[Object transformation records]

━━━━━━━━━━

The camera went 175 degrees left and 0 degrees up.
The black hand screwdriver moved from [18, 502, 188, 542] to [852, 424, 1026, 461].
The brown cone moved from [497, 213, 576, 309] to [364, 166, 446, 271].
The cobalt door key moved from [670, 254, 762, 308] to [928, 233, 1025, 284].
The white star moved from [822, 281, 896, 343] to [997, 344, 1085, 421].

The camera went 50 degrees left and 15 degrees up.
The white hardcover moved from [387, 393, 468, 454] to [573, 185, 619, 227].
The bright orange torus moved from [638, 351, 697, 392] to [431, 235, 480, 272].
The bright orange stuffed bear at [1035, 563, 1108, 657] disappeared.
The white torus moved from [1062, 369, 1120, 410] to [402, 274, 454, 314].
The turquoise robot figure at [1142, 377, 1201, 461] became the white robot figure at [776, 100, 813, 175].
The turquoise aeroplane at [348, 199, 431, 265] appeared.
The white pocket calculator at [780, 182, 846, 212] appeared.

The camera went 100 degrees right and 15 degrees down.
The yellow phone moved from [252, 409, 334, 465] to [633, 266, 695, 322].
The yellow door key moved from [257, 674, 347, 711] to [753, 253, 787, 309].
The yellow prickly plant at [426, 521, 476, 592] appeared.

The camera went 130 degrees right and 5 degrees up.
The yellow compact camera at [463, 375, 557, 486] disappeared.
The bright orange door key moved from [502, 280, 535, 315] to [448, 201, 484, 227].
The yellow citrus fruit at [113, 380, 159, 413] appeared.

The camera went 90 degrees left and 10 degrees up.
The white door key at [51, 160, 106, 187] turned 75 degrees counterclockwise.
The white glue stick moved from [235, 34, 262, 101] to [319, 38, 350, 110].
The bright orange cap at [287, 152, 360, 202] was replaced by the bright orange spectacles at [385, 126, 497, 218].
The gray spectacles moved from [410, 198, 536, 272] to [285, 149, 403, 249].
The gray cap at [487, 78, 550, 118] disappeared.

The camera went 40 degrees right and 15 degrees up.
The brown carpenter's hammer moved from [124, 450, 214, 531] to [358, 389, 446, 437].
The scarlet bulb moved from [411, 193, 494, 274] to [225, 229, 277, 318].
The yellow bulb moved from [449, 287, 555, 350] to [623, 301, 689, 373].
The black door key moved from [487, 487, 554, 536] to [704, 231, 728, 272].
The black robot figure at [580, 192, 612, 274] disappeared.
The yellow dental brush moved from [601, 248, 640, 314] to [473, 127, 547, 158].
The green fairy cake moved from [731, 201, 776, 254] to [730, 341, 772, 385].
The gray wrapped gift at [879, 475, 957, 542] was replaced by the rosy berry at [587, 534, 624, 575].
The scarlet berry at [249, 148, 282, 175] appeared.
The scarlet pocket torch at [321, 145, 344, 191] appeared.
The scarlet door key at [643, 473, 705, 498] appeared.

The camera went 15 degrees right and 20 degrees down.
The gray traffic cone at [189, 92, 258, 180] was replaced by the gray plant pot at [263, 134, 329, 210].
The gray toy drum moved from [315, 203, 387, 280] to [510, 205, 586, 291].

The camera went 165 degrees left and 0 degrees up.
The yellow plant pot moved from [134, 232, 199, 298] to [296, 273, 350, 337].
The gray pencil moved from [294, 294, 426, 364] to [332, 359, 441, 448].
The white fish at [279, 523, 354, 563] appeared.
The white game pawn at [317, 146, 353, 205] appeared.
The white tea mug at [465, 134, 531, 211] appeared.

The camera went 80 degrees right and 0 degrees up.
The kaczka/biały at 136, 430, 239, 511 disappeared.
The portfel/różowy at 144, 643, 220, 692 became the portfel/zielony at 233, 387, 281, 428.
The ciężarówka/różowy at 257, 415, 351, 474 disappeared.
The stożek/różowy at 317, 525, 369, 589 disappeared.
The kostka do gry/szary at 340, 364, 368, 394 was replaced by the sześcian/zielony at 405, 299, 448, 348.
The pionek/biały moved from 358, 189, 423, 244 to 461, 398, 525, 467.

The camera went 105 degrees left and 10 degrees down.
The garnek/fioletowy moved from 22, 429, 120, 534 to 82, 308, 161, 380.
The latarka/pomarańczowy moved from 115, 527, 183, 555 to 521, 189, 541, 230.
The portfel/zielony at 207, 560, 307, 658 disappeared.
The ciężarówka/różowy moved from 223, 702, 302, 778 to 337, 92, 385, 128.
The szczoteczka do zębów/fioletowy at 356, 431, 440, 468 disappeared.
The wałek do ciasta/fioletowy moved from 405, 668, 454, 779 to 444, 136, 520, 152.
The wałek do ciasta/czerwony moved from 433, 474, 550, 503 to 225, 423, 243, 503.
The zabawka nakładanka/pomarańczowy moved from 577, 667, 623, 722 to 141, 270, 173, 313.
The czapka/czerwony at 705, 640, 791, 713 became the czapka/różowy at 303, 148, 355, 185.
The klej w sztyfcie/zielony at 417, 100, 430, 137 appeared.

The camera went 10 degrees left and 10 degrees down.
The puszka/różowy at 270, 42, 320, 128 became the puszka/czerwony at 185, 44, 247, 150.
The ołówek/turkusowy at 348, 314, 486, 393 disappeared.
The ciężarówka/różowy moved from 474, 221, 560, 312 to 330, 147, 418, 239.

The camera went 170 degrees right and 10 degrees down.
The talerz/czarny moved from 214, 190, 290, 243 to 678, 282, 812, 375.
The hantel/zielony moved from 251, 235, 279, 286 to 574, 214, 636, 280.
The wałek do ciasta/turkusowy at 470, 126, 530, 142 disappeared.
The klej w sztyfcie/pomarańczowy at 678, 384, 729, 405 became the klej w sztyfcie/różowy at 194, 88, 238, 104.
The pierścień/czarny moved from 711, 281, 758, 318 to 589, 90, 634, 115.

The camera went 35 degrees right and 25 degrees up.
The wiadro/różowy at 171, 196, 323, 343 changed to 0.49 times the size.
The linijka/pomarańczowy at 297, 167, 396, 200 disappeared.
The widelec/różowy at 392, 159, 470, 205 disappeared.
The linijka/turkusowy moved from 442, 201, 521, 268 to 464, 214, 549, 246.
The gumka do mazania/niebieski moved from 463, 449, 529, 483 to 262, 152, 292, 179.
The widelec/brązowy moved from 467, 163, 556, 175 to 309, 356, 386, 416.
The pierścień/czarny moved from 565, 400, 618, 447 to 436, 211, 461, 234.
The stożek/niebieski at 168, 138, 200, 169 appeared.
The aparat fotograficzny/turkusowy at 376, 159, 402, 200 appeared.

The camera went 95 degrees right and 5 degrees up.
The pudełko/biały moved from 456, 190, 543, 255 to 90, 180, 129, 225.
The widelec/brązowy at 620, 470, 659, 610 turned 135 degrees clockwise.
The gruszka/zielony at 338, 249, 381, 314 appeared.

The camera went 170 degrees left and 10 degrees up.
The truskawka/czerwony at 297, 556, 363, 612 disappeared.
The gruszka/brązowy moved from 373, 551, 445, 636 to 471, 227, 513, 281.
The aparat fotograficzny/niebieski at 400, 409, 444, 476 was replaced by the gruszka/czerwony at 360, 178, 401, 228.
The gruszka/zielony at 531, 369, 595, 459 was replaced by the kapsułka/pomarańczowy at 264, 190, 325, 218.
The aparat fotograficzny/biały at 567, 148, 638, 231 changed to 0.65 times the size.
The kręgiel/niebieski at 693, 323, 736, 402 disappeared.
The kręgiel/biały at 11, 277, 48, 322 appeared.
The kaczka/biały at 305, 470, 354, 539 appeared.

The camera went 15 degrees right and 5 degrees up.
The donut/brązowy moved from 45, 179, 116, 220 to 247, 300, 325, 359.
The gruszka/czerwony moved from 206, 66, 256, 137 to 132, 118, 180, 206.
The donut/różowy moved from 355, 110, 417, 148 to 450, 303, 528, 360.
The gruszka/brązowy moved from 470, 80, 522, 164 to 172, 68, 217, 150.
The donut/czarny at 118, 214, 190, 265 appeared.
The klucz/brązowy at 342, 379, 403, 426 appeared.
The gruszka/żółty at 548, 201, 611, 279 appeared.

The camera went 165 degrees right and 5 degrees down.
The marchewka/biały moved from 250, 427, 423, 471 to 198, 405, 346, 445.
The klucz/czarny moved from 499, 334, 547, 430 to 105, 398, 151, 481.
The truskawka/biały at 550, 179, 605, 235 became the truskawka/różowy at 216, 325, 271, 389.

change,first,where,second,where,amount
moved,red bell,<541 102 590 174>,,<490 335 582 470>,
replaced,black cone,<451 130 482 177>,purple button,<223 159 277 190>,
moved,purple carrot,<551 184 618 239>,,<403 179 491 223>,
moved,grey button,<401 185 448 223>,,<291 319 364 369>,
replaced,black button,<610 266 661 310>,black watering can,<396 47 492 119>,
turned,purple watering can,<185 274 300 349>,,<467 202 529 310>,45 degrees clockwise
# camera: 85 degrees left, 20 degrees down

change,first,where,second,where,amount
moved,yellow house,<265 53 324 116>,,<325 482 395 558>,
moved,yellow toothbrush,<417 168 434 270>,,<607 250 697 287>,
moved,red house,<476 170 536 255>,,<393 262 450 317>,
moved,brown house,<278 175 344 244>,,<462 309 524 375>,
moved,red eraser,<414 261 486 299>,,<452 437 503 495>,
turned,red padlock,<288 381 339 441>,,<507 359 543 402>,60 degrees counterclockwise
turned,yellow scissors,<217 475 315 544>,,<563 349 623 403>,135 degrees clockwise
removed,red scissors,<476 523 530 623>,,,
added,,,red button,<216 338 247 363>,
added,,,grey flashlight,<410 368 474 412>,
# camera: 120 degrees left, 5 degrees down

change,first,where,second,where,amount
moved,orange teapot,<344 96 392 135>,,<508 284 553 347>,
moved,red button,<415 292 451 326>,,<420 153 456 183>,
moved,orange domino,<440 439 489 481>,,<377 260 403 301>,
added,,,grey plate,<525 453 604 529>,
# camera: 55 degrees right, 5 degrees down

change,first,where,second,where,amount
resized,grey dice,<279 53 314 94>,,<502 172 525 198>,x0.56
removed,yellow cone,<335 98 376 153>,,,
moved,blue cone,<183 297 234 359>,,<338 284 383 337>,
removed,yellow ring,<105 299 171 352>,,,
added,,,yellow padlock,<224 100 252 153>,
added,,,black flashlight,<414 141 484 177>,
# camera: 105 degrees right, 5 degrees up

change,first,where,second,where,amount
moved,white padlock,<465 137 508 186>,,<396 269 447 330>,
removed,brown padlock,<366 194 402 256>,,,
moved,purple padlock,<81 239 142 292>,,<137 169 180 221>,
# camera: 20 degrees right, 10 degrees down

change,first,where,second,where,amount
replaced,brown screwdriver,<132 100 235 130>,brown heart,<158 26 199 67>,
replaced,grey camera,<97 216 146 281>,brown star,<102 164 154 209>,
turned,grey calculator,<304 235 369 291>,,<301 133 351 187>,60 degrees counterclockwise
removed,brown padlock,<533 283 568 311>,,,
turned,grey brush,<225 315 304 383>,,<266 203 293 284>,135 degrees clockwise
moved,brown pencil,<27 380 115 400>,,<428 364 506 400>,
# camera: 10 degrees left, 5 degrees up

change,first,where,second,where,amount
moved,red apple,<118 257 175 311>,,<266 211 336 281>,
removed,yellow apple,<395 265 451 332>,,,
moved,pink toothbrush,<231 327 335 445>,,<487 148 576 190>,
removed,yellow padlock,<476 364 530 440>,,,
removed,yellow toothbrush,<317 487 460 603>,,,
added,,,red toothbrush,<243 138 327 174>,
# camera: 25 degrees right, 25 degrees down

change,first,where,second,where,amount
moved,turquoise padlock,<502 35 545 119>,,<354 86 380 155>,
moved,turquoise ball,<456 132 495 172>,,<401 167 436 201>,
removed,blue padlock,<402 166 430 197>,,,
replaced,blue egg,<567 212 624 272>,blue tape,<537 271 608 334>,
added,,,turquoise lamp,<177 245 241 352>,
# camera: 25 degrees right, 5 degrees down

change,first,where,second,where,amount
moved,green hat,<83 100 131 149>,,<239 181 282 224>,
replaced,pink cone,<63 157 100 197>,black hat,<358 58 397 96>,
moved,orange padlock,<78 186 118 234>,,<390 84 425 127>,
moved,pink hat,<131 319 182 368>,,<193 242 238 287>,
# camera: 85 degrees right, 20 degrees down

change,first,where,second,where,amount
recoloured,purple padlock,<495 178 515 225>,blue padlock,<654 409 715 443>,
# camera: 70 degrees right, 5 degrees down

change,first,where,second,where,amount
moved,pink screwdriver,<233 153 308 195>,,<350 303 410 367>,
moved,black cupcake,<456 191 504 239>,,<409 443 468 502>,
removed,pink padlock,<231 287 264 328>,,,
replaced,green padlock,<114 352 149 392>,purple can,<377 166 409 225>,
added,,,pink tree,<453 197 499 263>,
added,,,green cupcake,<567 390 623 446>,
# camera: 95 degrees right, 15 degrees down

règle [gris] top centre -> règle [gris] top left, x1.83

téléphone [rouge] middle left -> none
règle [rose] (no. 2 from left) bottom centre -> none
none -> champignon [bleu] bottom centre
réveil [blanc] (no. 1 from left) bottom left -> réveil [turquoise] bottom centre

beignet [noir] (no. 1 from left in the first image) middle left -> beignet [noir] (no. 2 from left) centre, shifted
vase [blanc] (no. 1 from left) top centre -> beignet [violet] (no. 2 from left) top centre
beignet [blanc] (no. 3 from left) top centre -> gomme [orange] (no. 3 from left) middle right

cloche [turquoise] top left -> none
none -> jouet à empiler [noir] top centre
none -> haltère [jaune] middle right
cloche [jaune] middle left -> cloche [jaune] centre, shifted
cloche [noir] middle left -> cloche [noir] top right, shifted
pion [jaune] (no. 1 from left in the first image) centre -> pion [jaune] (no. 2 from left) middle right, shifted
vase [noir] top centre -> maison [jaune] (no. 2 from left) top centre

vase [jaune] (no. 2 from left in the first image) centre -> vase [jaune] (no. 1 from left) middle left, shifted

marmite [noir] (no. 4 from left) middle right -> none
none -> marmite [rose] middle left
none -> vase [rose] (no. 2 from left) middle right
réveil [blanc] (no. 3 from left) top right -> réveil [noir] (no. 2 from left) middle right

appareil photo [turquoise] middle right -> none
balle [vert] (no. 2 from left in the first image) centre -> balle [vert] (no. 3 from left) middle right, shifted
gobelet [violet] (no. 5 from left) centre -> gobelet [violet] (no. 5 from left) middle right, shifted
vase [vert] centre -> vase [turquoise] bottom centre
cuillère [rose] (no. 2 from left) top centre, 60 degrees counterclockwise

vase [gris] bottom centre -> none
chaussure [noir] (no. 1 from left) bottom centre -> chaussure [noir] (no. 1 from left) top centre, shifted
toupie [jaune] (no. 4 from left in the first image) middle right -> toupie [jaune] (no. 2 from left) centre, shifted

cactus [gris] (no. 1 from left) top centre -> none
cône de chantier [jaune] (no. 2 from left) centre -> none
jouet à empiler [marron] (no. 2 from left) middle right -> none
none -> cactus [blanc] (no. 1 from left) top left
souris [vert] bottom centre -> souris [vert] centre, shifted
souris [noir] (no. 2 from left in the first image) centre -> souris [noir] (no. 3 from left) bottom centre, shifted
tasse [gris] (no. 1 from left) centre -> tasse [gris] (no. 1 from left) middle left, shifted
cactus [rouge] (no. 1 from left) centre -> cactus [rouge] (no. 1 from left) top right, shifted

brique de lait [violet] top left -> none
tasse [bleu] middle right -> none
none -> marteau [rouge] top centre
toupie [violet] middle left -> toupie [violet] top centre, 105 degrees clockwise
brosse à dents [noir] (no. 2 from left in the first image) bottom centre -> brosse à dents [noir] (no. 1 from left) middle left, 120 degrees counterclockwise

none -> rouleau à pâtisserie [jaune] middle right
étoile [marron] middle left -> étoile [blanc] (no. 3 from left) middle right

━━━━━━━━━━

* **Activity**
With the line that has "The white hardcover" as the first and the line that has "The white torus" as the last, repeat exactly that run of lines above and no more.

* **Answer to this problem**
The white hardcover moved from [387, 393, 468, 454] to [573, 185, 619, 227].
The bright orange torus moved from [638, 351, 697, 392] to [431, 235, 480, 272].
The bright orange stuffed bear at [1035, 563, 1108, 657] disappeared.
The white torus moved from [1062, 369, 1120, 410] to [402, 274, 454, 314].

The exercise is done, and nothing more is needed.